[Extracted records]

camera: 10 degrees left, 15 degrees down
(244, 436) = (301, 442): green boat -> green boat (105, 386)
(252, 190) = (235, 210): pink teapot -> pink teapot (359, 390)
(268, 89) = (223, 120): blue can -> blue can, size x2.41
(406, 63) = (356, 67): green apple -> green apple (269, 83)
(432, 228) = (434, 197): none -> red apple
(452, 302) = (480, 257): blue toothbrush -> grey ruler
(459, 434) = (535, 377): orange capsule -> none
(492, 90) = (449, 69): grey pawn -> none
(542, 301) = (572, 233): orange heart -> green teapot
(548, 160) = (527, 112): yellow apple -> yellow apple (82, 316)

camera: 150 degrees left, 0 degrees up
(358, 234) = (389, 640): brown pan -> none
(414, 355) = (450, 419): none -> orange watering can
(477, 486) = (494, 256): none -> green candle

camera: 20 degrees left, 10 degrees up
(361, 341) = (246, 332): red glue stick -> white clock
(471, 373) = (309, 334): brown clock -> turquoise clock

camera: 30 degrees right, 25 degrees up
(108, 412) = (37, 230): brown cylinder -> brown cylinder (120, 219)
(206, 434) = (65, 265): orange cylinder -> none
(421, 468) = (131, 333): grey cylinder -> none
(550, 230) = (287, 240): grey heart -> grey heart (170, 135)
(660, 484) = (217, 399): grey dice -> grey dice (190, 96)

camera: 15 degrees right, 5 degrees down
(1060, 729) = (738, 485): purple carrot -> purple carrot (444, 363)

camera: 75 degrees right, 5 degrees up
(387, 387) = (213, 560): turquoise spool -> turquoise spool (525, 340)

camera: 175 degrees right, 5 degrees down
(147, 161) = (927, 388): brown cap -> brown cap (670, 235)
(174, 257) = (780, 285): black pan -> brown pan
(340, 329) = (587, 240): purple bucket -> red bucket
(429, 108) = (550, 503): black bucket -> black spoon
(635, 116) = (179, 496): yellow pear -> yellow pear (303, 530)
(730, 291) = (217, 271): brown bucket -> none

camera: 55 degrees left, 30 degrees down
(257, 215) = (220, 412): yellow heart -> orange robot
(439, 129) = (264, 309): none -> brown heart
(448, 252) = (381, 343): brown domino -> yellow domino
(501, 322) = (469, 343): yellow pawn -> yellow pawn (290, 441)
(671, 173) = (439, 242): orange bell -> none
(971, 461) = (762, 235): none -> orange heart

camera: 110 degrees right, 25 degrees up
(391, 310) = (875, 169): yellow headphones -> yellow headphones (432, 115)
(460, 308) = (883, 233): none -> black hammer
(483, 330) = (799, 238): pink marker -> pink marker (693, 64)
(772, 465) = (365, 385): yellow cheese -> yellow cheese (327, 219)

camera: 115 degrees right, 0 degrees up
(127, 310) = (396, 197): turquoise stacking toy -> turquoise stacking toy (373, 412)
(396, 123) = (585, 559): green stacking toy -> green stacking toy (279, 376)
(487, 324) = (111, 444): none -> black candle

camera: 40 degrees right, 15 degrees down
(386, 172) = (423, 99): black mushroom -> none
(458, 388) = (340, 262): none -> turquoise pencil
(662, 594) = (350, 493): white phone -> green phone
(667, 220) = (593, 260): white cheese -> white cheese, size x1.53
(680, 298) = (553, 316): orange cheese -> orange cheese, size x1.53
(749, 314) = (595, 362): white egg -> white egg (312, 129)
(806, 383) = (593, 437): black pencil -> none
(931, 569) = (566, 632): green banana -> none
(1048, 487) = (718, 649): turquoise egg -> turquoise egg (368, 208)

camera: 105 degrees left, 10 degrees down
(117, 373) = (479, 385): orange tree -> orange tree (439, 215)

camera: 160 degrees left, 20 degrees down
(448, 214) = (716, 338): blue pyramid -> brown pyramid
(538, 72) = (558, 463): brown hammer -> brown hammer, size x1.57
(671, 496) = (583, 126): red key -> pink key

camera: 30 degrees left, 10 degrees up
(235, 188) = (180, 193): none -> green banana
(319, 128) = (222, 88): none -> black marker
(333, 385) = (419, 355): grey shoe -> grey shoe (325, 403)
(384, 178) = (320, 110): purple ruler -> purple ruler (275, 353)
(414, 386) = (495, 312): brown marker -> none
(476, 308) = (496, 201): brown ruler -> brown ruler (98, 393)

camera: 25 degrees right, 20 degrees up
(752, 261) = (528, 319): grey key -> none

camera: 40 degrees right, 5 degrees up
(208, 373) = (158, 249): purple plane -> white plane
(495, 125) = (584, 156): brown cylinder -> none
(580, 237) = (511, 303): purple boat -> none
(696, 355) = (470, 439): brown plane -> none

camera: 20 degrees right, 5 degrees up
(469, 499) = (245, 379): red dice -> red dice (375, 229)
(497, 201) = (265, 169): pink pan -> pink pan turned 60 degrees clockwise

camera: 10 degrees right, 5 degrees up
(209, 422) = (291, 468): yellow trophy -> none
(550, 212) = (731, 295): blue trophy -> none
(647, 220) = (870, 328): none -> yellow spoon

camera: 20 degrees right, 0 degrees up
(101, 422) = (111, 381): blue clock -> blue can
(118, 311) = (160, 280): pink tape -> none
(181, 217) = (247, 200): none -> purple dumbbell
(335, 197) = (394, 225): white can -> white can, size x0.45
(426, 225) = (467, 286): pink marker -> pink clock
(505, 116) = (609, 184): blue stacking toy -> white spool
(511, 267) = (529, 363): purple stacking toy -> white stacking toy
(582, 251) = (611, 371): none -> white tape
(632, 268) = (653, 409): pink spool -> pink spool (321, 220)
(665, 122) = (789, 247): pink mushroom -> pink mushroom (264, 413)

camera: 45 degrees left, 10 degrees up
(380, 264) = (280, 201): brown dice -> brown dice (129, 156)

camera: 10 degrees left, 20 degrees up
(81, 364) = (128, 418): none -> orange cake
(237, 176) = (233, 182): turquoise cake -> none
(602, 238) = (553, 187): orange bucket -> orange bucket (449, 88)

[Prompt] Check each line of the data for "mushroom". Copy the lines where it turns up.

[Output of the exercise]
(386, 172) = (423, 99): black mushroom -> none
(665, 122) = (789, 247): pink mushroom -> pink mushroom (264, 413)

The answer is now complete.